___ Task input

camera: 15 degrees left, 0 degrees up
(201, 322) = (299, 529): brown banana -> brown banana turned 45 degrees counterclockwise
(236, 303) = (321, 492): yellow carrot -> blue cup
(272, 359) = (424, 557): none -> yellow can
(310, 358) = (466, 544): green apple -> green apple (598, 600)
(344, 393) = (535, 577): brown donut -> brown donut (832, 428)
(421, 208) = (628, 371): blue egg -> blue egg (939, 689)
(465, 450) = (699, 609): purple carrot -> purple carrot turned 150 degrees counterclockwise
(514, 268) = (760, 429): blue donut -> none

______
___ Task input

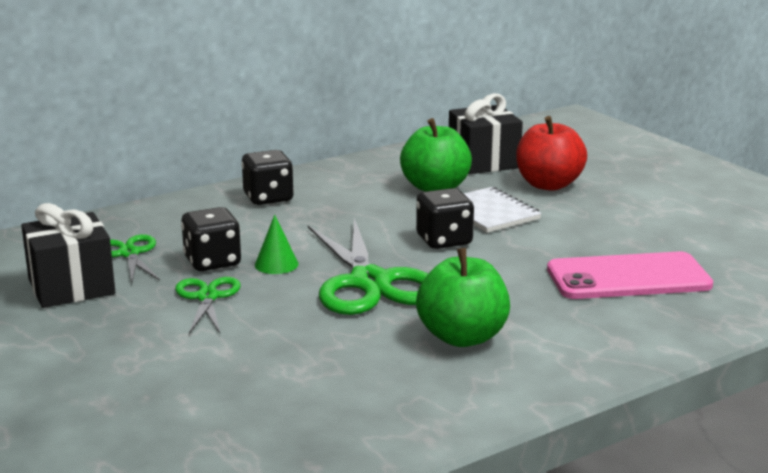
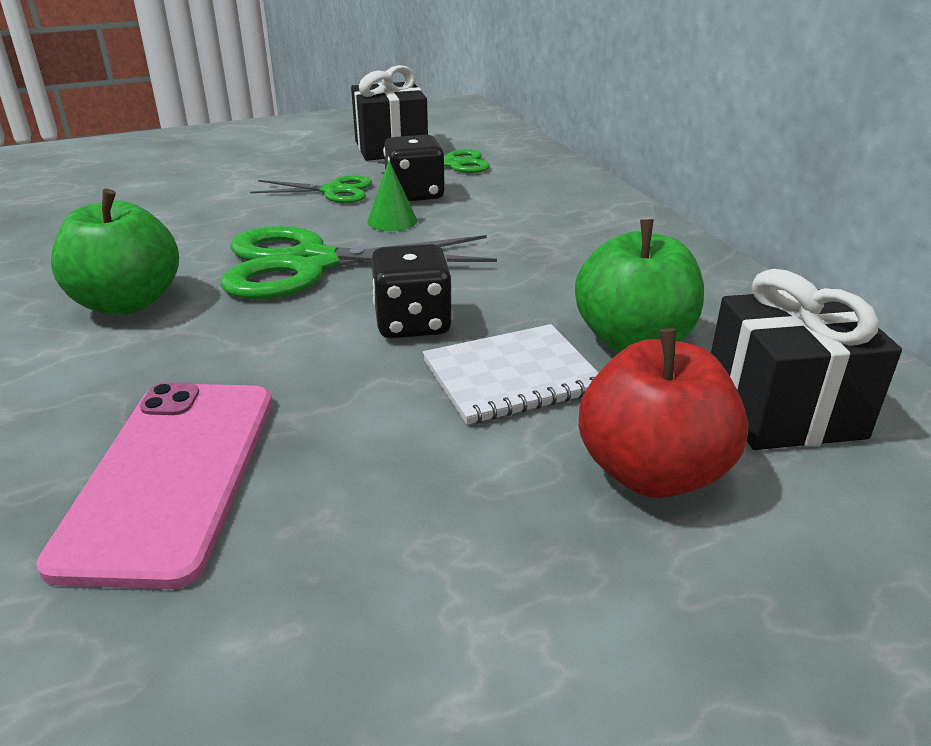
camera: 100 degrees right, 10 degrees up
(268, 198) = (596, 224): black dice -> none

______
___ Task input

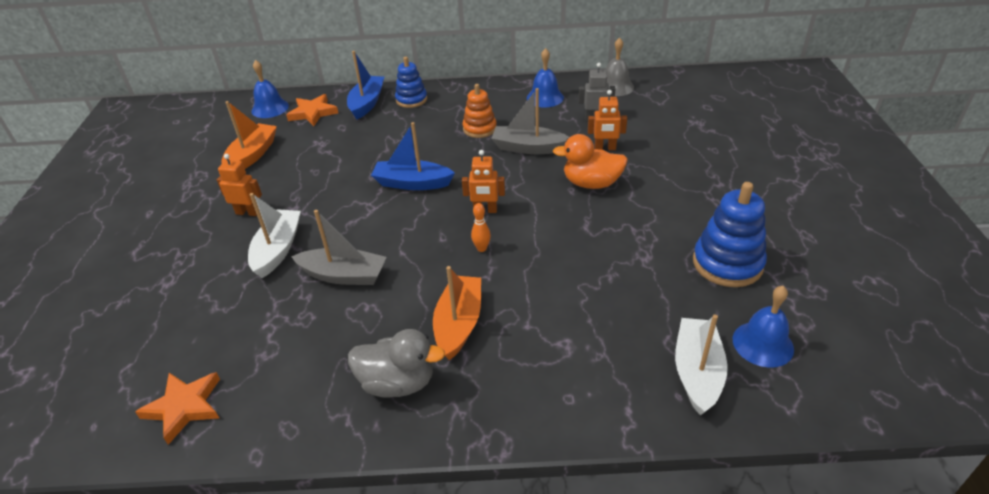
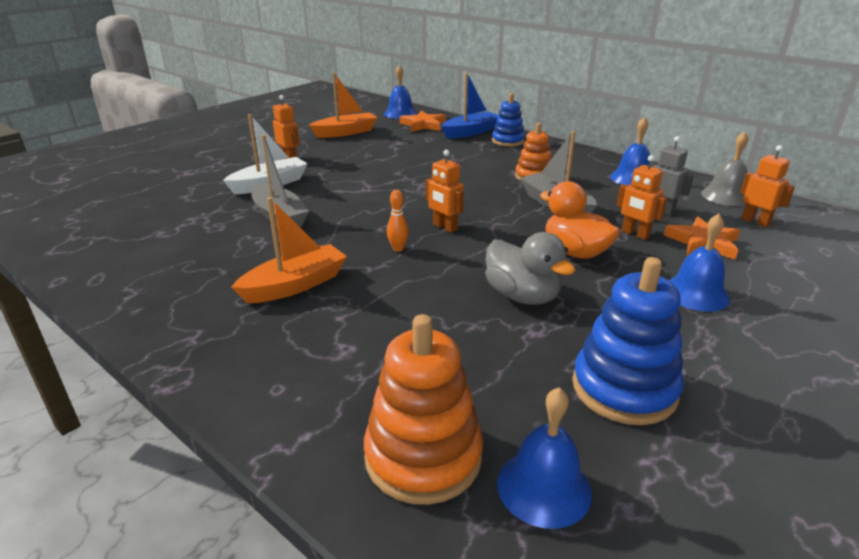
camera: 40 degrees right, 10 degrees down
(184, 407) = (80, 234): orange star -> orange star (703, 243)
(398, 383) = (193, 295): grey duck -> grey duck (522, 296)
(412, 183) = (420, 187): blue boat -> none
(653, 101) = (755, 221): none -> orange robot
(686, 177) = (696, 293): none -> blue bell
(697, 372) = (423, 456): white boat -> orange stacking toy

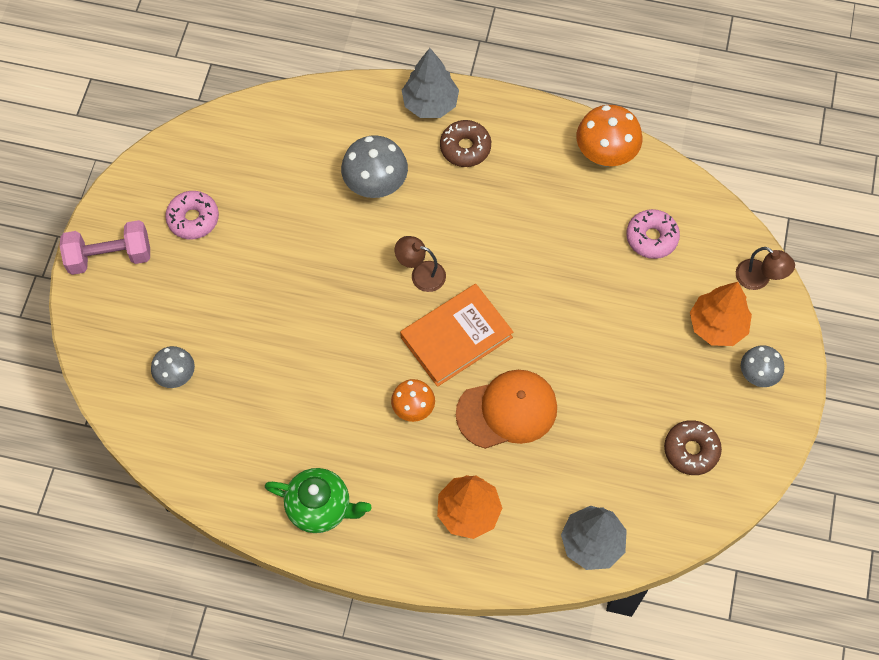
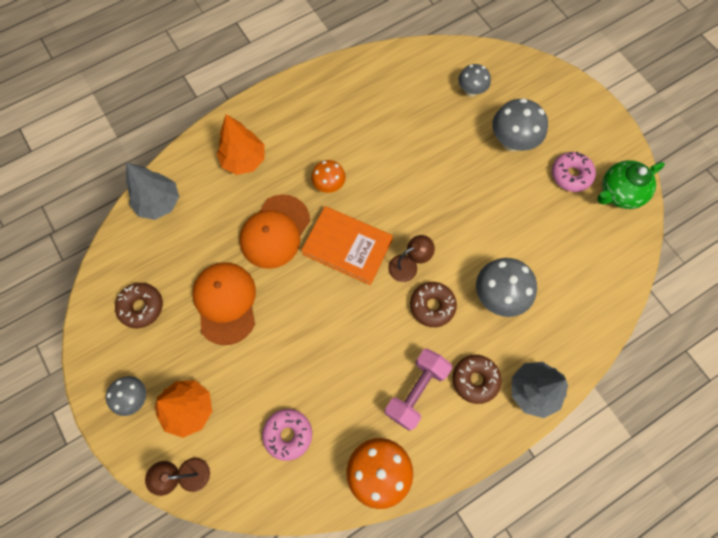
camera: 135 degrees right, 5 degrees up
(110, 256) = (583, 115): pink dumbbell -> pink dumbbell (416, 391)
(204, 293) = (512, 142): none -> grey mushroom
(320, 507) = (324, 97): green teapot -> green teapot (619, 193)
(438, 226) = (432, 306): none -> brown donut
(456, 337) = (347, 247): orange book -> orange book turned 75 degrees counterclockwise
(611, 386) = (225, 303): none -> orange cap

______

The response must hold only the lines above from the line with "camera: 15 degrees left, 0 degrees up" through the line with "(421, 208) = (628, 371): blue", each copied exactly, both ends kept.

camera: 15 degrees left, 0 degrees up
(201, 322) = (299, 529): brown banana -> brown banana turned 45 degrees counterclockwise
(236, 303) = (321, 492): yellow carrot -> blue cup
(272, 359) = (424, 557): none -> yellow can
(310, 358) = (466, 544): green apple -> green apple (598, 600)
(344, 393) = (535, 577): brown donut -> brown donut (832, 428)
(421, 208) = (628, 371): blue egg -> blue egg (939, 689)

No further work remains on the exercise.